[ENTRIES SHOWN Boundary: Start]
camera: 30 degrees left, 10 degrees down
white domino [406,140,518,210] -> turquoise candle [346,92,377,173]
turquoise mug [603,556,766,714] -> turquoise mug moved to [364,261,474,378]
[ENTRIES SHOWN Boundary: End]
[ENTRIES SHOWN Boundary: Start]
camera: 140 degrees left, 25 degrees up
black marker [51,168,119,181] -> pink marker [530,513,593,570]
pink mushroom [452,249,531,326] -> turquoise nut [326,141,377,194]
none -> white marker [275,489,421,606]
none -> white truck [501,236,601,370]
[ENTRIES SHOWN Boundary: End]
[ENTRIES SHOWN Boundary: Start]
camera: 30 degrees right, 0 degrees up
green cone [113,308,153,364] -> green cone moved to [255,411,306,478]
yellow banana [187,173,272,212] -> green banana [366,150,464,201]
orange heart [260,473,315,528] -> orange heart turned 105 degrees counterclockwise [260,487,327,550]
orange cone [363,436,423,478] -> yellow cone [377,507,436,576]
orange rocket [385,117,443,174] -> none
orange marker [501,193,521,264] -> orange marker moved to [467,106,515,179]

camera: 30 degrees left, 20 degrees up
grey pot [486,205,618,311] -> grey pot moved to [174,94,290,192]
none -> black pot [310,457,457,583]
[ENTRIES SHOWN Boundary: End]
For this task, write out exactly the lines of the entries above, starting at the line with "camera: 30 degrees left, 10 degrees down" and ending at the line with "turquoise mug [603,556,766,714]", both included, and no others.

camera: 30 degrees left, 10 degrees down
white domino [406,140,518,210] -> turquoise candle [346,92,377,173]
turquoise mug [603,556,766,714] -> turquoise mug moved to [364,261,474,378]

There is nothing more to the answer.